Exercise brief: A verbatim restatement of the data, free of pictures, is what you should output.

(Beginning of Material provided)

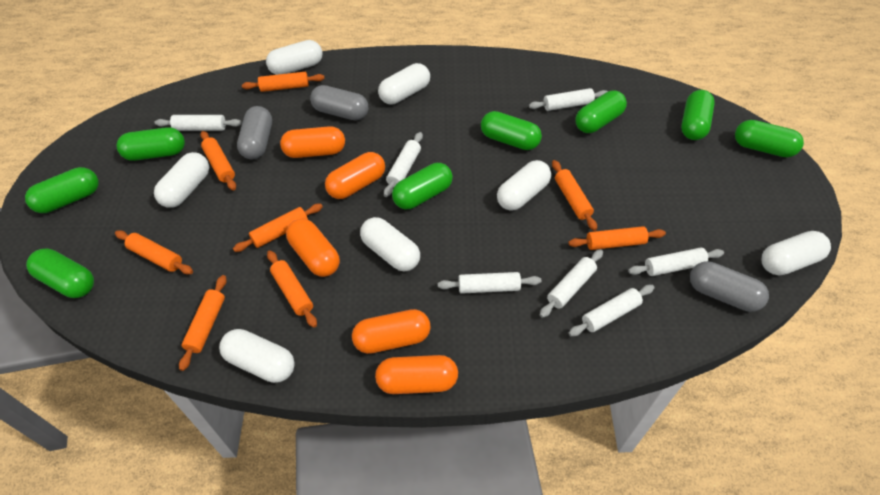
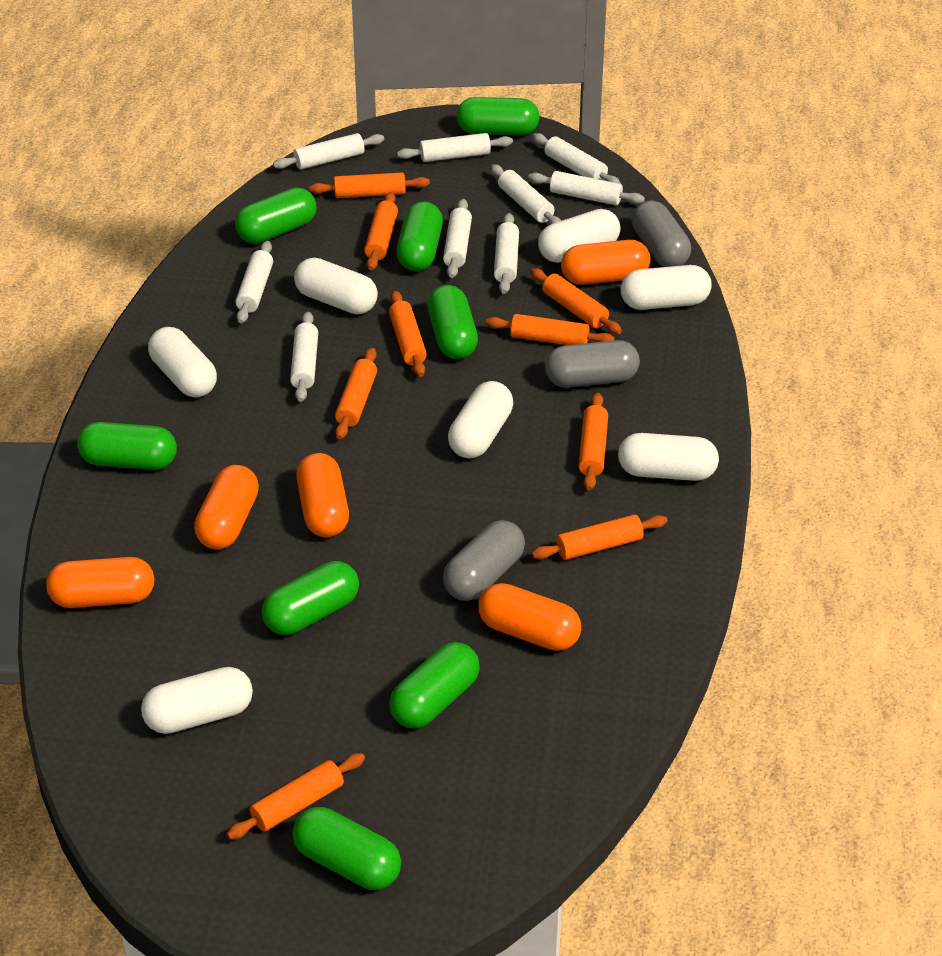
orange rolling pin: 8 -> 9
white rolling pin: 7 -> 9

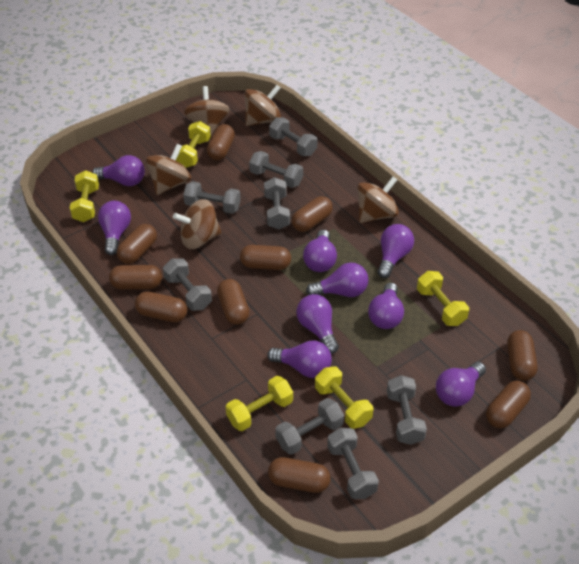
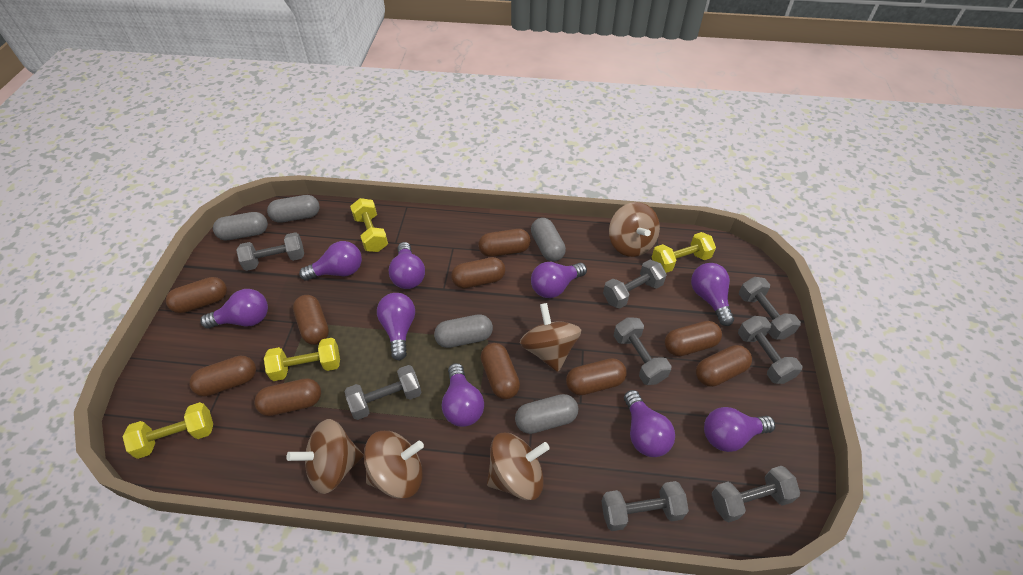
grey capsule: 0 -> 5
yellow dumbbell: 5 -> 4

(End of Material provided)

Solution to this task:
orange rolling pin: 8 -> 9
white rolling pin: 7 -> 9

grey capsule: 0 -> 5
yellow dumbbell: 5 -> 4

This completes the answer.